───── Records for the exercise
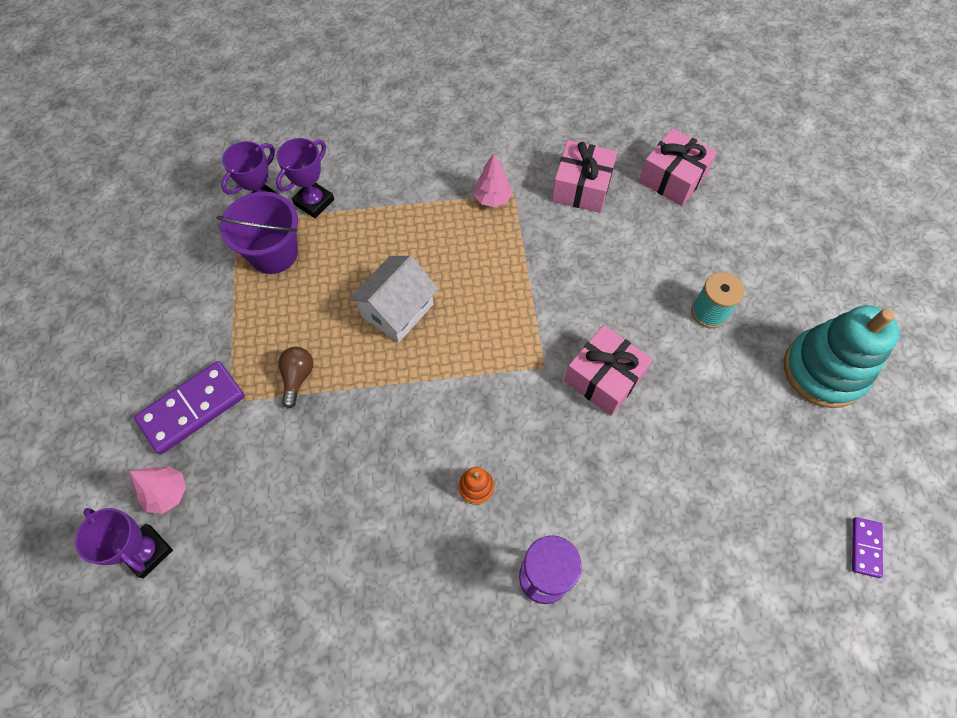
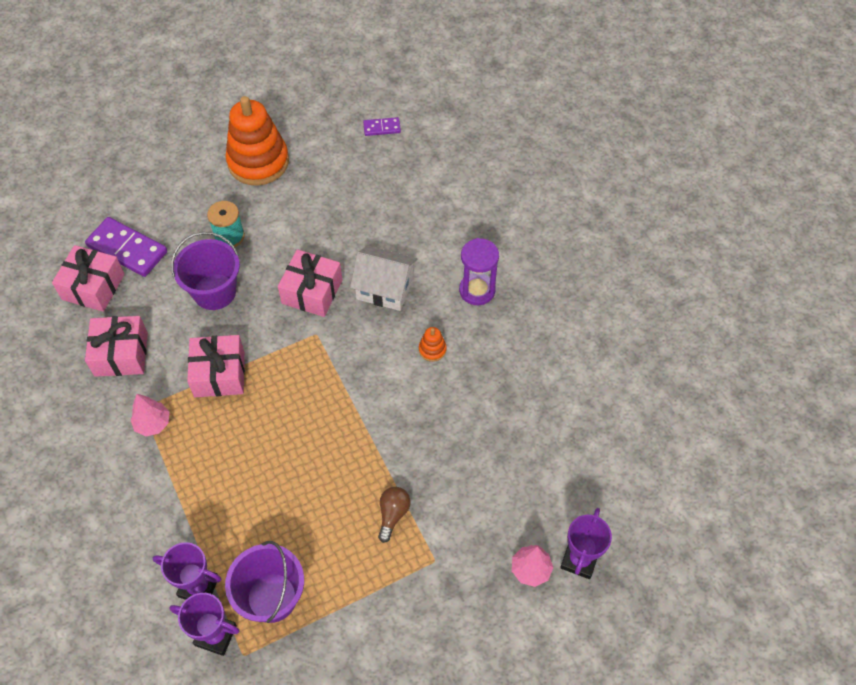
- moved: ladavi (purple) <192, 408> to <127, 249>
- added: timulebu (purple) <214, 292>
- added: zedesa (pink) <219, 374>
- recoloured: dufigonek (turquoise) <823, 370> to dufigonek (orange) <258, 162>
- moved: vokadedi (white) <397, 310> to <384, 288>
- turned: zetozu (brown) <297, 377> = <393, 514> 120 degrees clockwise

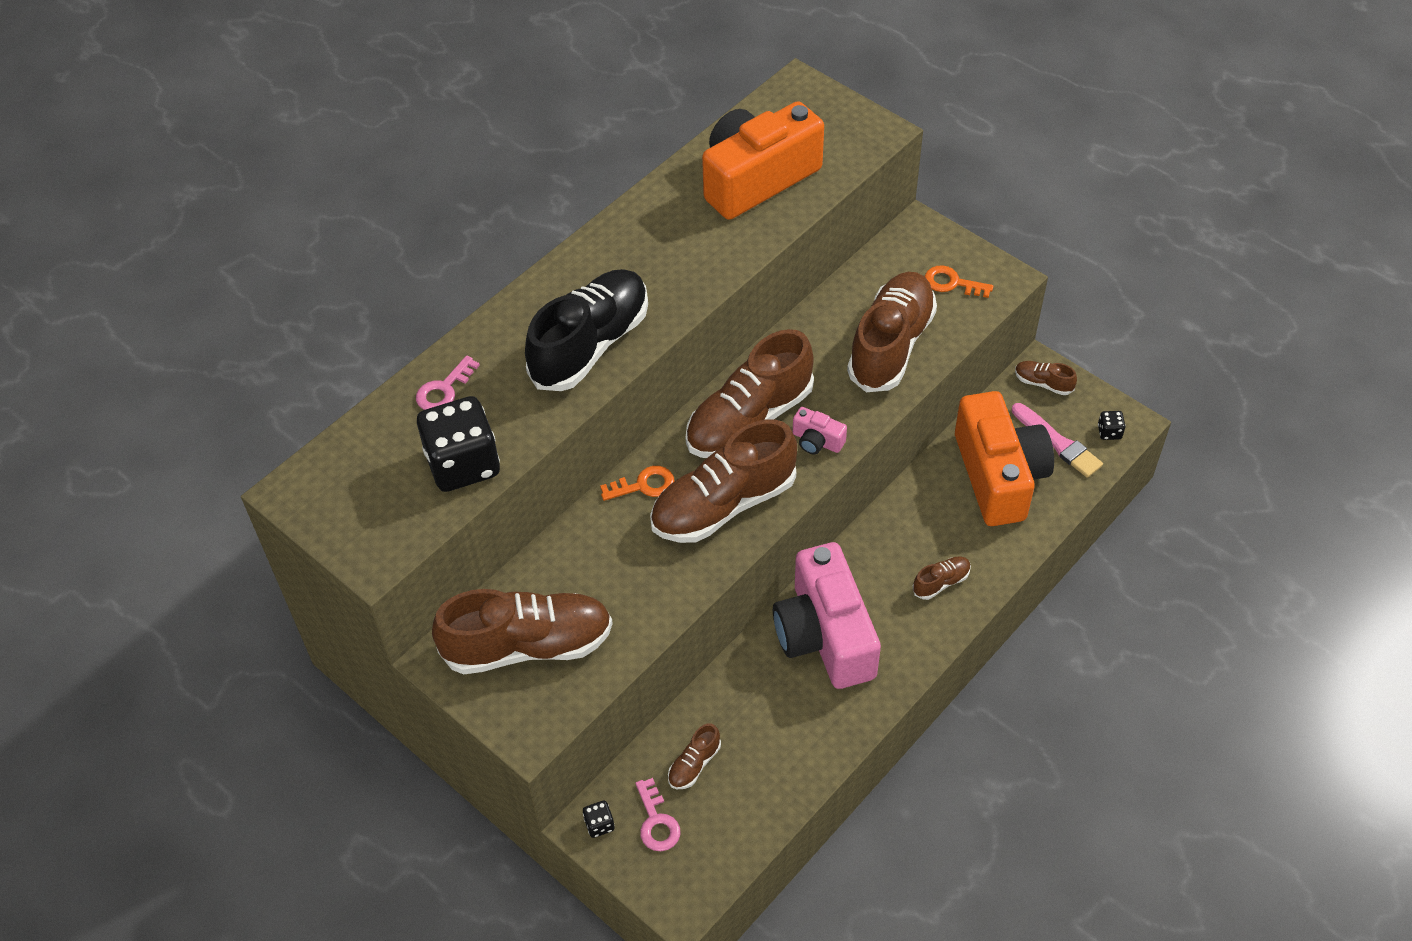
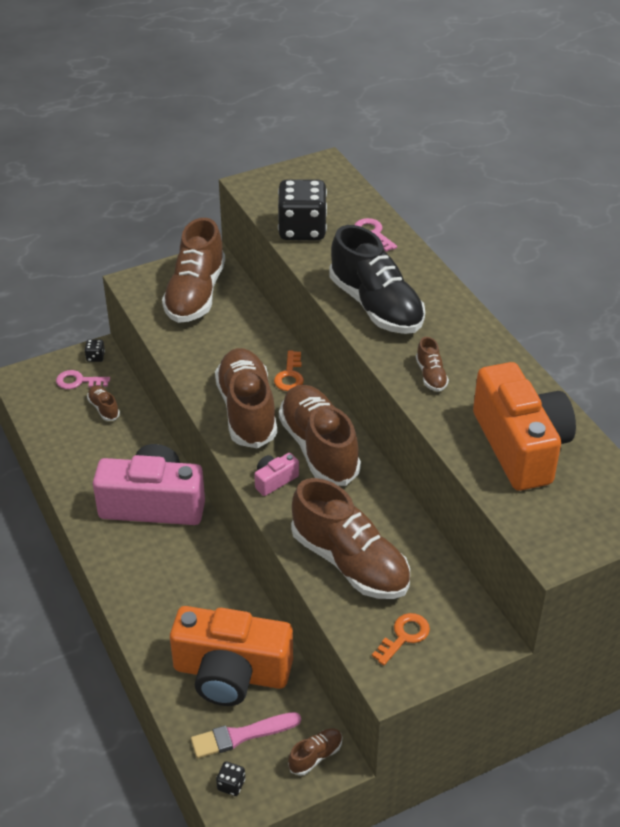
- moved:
──────────
───── Records for the exercise
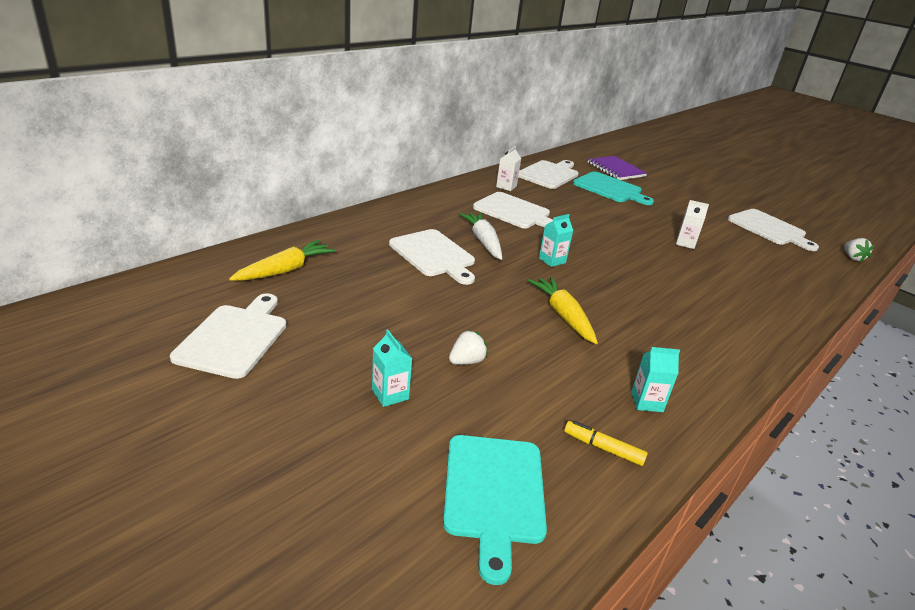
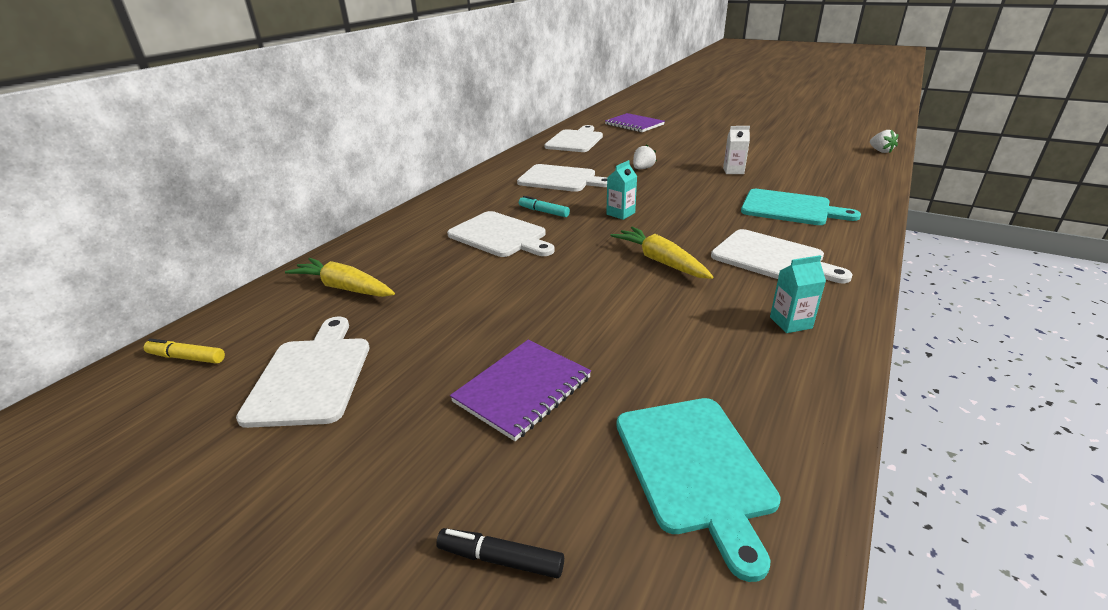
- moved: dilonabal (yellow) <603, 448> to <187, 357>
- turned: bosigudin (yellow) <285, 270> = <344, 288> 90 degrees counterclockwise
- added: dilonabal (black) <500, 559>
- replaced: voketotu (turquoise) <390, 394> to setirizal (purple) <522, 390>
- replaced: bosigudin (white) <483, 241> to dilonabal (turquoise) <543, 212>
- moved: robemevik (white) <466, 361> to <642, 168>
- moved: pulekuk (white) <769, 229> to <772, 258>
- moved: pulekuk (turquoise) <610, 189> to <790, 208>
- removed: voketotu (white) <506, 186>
──────────
* Work item: The answer is the lines above between the line holding "- moved: ladavi" and the line holding "- moved: vokadedi", inclusive, each written out exactly, and no others.

* Answer to this problem:
- moved: ladavi (purple) <192, 408> to <127, 249>
- added: timulebu (purple) <214, 292>
- added: zedesa (pink) <219, 374>
- recoloured: dufigonek (turquoise) <823, 370> to dufigonek (orange) <258, 162>
- moved: vokadedi (white) <397, 310> to <384, 288>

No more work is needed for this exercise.